# [EXERCISE DETAILS]
Please report every line from the material that contains the word "degrees".

# [COLLECTED DATA]
########

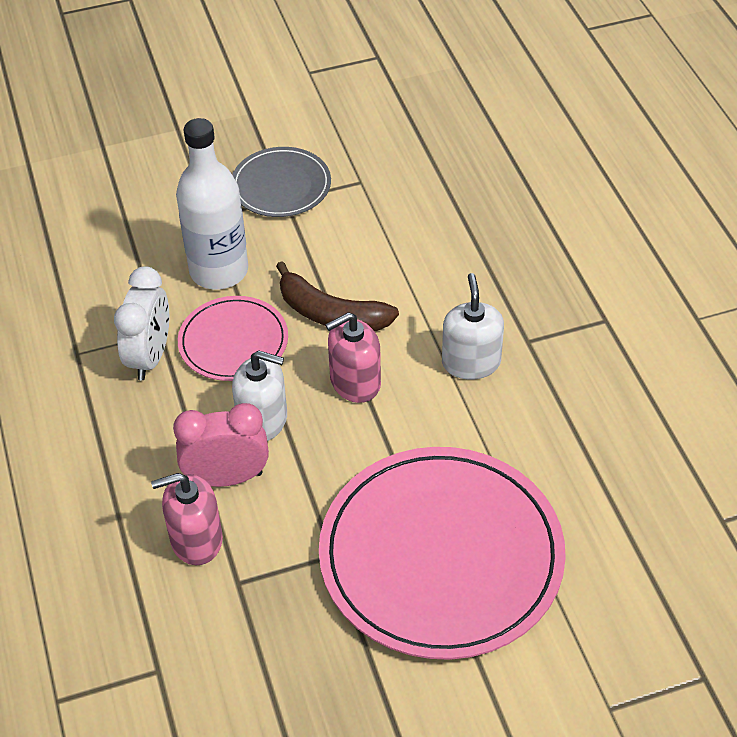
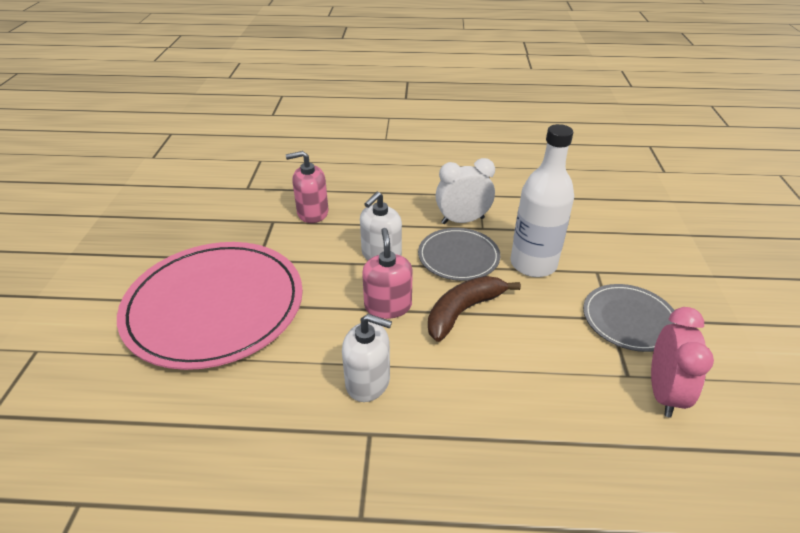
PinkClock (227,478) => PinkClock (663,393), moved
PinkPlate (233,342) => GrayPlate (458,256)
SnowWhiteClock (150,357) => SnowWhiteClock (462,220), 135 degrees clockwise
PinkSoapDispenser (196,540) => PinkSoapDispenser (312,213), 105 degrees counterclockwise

########

# [SOLUTION FOR THIS EXERCISE]
SnowWhiteClock (150,357) => SnowWhiteClock (462,220), 135 degrees clockwise
PinkSoapDispenser (196,540) => PinkSoapDispenser (312,213), 105 degrees counterclockwise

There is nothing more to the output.